Work to do:
Reproduce the listing below, changing each "cyan cross" to "teal cross" and keeping every other line and word unchanged.

Records:

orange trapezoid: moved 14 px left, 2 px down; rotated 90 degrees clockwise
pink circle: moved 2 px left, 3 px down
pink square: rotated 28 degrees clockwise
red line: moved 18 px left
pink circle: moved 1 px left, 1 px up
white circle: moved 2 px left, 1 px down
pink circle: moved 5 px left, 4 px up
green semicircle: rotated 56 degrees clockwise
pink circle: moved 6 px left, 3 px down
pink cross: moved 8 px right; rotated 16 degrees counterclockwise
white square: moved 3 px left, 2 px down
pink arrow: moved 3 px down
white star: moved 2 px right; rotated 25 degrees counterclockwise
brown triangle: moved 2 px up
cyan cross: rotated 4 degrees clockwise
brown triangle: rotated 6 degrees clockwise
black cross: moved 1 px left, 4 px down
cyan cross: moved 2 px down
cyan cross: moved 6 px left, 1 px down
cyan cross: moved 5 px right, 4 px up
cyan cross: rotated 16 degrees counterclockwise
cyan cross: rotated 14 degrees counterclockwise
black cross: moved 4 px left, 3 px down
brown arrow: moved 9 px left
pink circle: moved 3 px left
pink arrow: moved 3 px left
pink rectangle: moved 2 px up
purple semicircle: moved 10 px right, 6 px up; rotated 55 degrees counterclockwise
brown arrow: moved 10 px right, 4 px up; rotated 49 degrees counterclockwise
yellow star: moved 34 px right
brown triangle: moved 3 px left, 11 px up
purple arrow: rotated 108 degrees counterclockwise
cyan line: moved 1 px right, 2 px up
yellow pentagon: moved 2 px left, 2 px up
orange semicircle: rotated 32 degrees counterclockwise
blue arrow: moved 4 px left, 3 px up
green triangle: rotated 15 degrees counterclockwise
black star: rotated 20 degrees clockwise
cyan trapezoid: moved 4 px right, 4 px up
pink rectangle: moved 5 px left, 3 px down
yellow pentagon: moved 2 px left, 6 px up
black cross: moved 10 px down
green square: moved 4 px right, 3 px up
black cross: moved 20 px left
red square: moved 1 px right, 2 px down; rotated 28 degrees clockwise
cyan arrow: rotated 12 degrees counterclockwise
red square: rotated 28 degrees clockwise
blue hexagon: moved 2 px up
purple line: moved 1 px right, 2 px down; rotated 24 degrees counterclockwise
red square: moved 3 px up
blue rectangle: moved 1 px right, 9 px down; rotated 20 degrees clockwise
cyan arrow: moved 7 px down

Response below:
orange trapezoid: moved 14 px left, 2 px down; rotated 90 degrees clockwise
pink circle: moved 2 px left, 3 px down
pink square: rotated 28 degrees clockwise
red line: moved 18 px left
pink circle: moved 1 px left, 1 px up
white circle: moved 2 px left, 1 px down
pink circle: moved 5 px left, 4 px up
green semicircle: rotated 56 degrees clockwise
pink circle: moved 6 px left, 3 px down
pink cross: moved 8 px right; rotated 16 degrees counterclockwise
white square: moved 3 px left, 2 px down
pink arrow: moved 3 px down
white star: moved 2 px right; rotated 25 degrees counterclockwise
brown triangle: moved 2 px up
teal cross: rotated 4 degrees clockwise
brown triangle: rotated 6 degrees clockwise
black cross: moved 1 px left, 4 px down
teal cross: moved 2 px down
teal cross: moved 6 px left, 1 px down
teal cross: moved 5 px right, 4 px up
teal cross: rotated 16 degrees counterclockwise
teal cross: rotated 14 degrees counterclockwise
black cross: moved 4 px left, 3 px down
brown arrow: moved 9 px left
pink circle: moved 3 px left
pink arrow: moved 3 px left
pink rectangle: moved 2 px up
purple semicircle: moved 10 px right, 6 px up; rotated 55 degrees counterclockwise
brown arrow: moved 10 px right, 4 px up; rotated 49 degrees counterclockwise
yellow star: moved 34 px right
brown triangle: moved 3 px left, 11 px up
purple arrow: rotated 108 degrees counterclockwise
cyan line: moved 1 px right, 2 px up
yellow pentagon: moved 2 px left, 2 px up
orange semicircle: rotated 32 degrees counterclockwise
blue arrow: moved 4 px left, 3 px up
green triangle: rotated 15 degrees counterclockwise
black star: rotated 20 degrees clockwise
cyan trapezoid: moved 4 px right, 4 px up
pink rectangle: moved 5 px left, 3 px down
yellow pentagon: moved 2 px left, 6 px up
black cross: moved 10 px down
green square: moved 4 px right, 3 px up
black cross: moved 20 px left
red square: moved 1 px right, 2 px down; rotated 28 degrees clockwise
cyan arrow: rotated 12 degrees counterclockwise
red square: rotated 28 degrees clockwise
blue hexagon: moved 2 px up
purple line: moved 1 px right, 2 px down; rotated 24 degrees counterclockwise
red square: moved 3 px up
blue rectangle: moved 1 px right, 9 px down; rotated 20 degrees clockwise
cyan arrow: moved 7 px down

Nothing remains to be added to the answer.